* MATERIAL SHOWN *
________________________

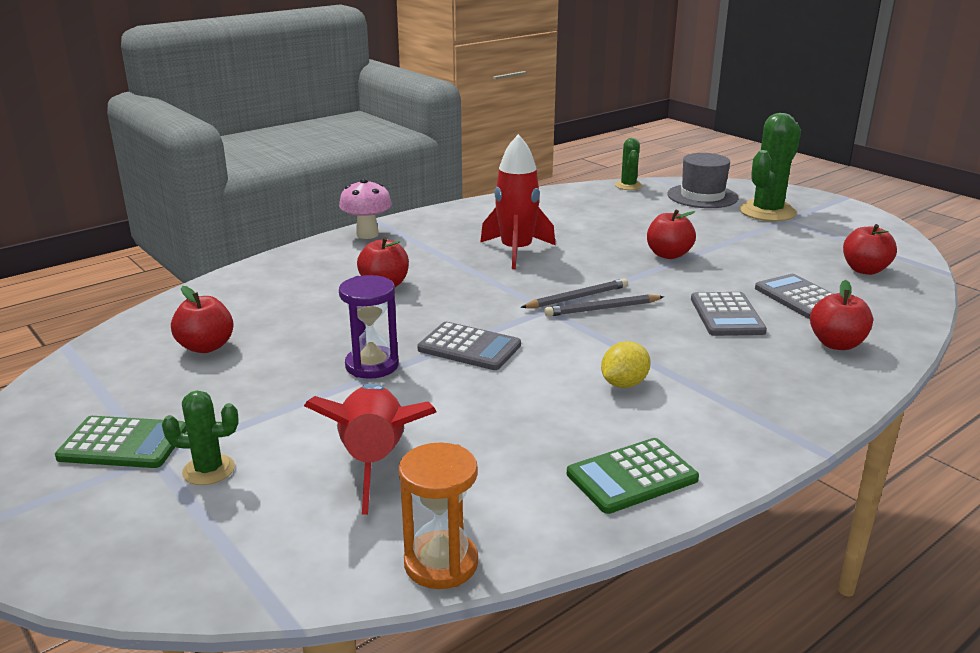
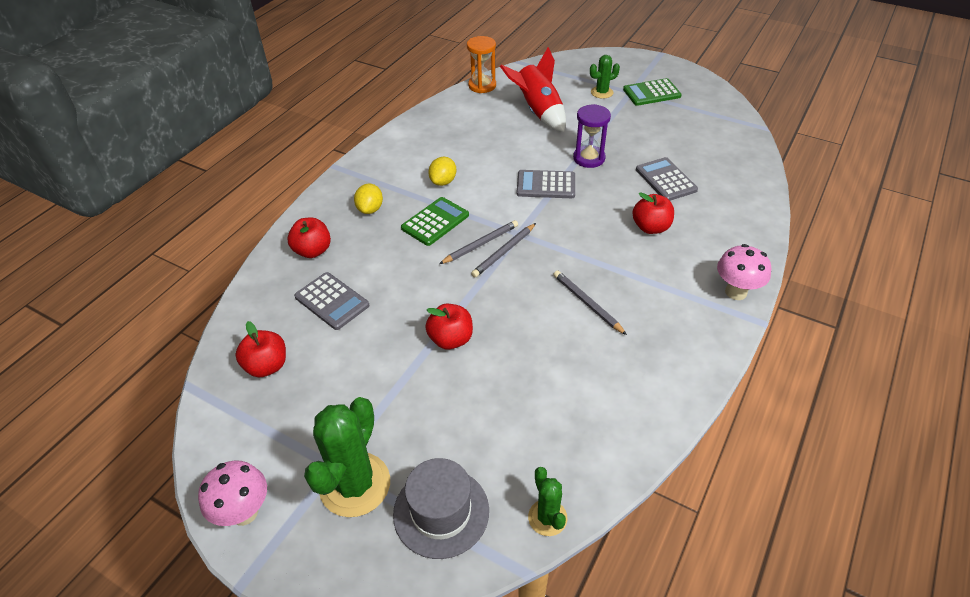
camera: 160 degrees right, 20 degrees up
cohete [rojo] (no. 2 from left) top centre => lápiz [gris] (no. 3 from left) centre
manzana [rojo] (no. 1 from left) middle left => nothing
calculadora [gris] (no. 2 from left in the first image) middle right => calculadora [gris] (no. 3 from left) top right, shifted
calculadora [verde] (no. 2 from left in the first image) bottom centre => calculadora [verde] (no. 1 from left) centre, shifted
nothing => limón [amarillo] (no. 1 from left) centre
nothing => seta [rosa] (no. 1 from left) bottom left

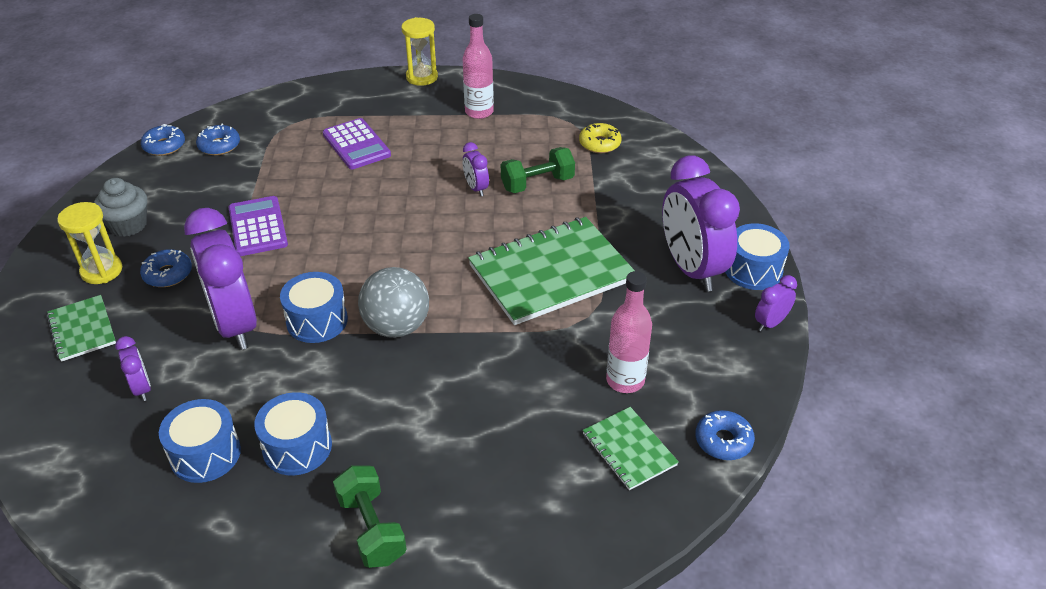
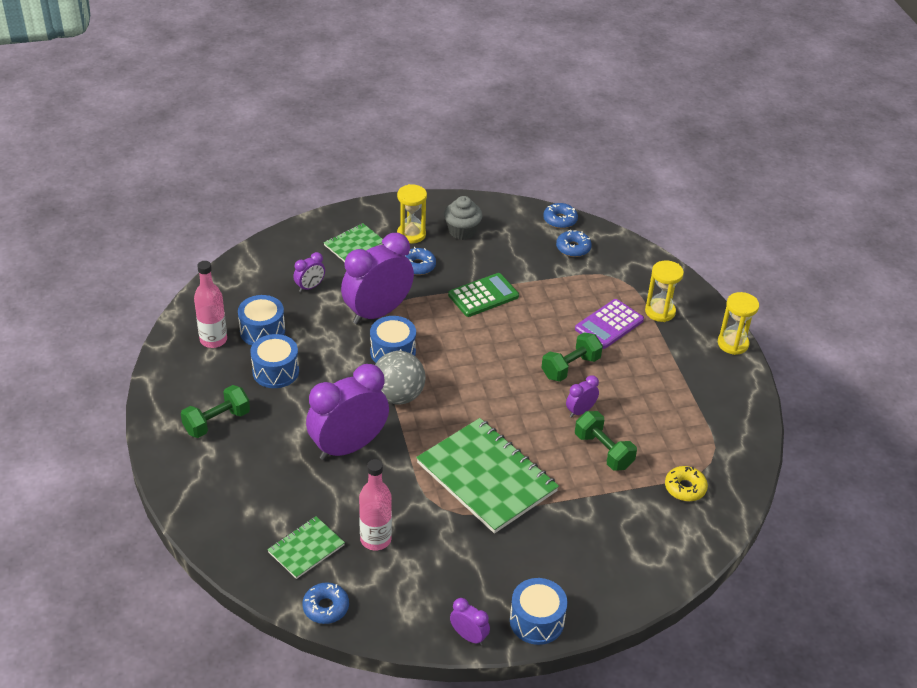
camera: 75 degrees right, 0 degrees up
botella [rosa] (no. 1 from left) top centre => botella [rosa] (no. 1 from left) middle left, shifted
despertador [morado] (no. 4 from left in the first image) middle right => despertador [morado] (no. 2 from left) centre, shifted
calculadora [morado] (no. 1 from left) middle left => calculadora [verde] centre
nothing => reloj de arena [amarillo] (no. 2 from left) middle right
nothing => mancuerna [verde] (no. 2 from left) centre

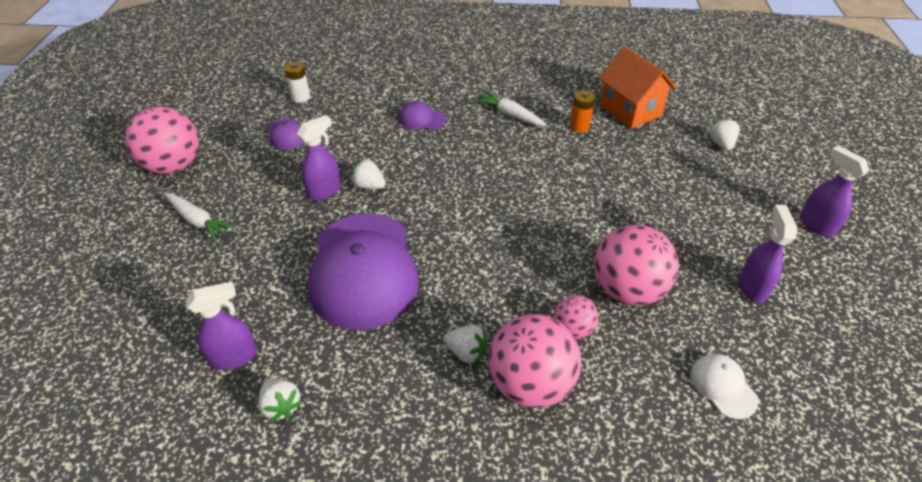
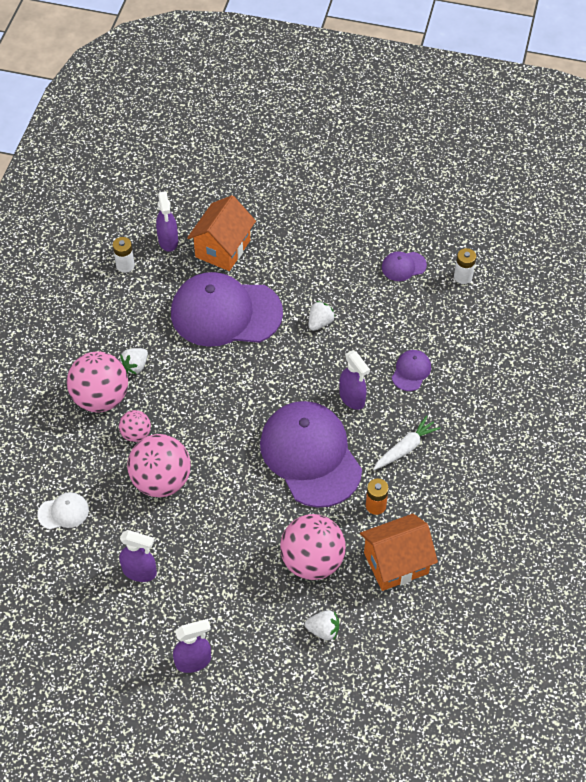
camera: 100 degrees right, 10 degrees up
pelota [rosa] (no. 1 from left in the first image) top left => pelota [rosa] (no. 4 from left) bottom centre, shifted
pulverizador [morado] (no. 2 from left in the first image) top centre => pulverizador [morado] (no. 4 from left) centre, shifted
zanahoria [blanco] (no. 1 from left) middle left => nothing
fresa [blanco] (no. 1 from left) bottom left => pila [blanco] (no. 1 from left) top left
nothing => casa [naranja] (no. 1 from left) top centre
nothing => gorra [morado] (no. 2 from left) centre

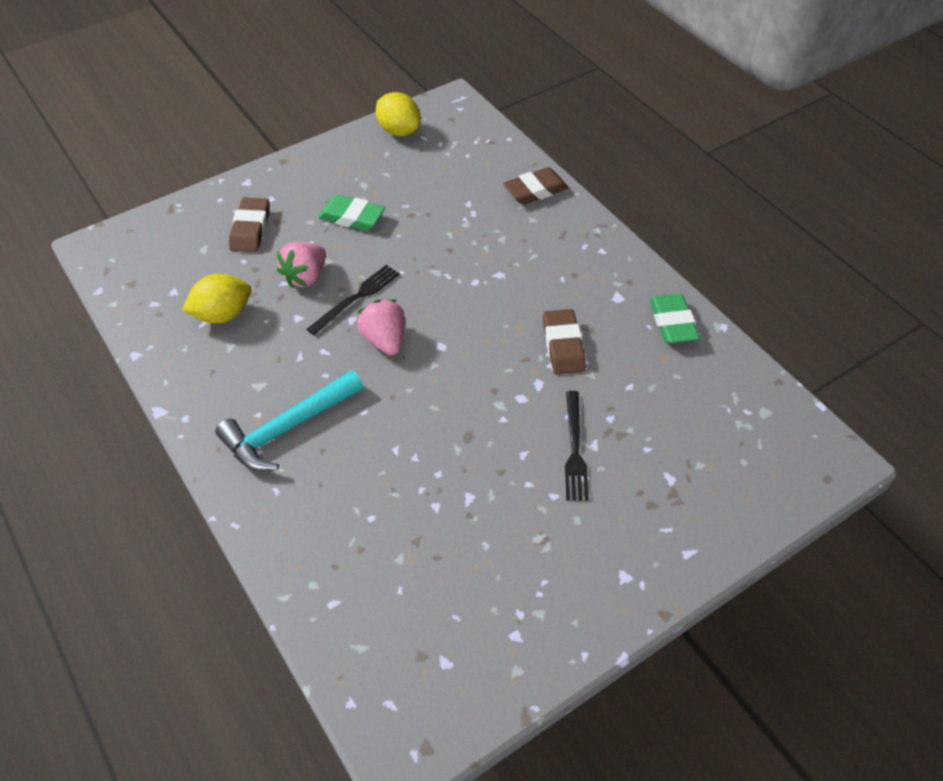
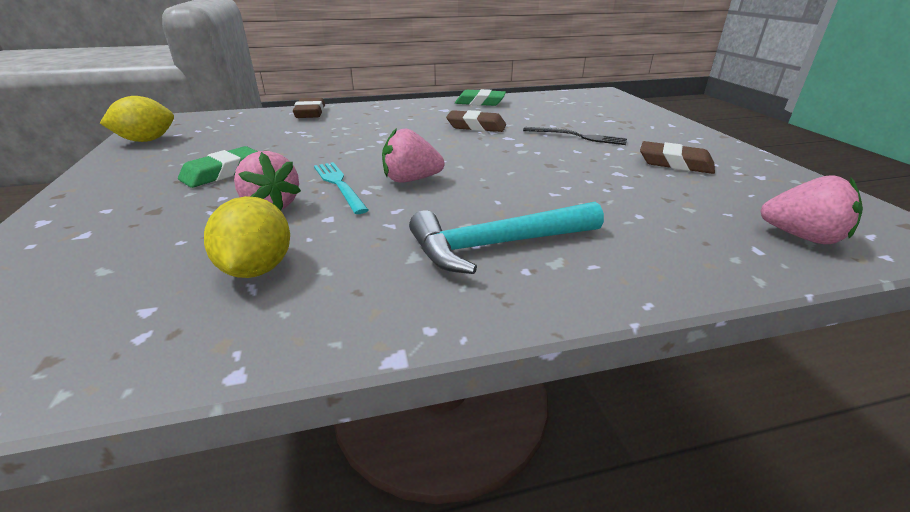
camera: 70 degrees left, 20 degrees down
goma de borrar [marrón] (no. 1 from left in the first image) top left => goma de borrar [marrón] (no. 3 from left) top right, shifted
tenedor [negro] (no. 1 from left) centre => tenedor [turquesa] centre
martillo [turquesa] middle left => martillo [turquesa] centre, 90 degrees clockwise
nothing => fresa [rosa] (no. 3 from left) middle right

________________________

* ACTIVITY *
Taking the line with "manzana [rojo] (no." as the first and the line with "calculadora [gris] (no. 2" as the last, retype that stretch of the data above exactly, with no other lines.

* ANSWER FOR THIS EXERCISE *
manzana [rojo] (no. 1 from left) middle left => nothing
calculadora [gris] (no. 2 from left in the first image) middle right => calculadora [gris] (no. 3 from left) top right, shifted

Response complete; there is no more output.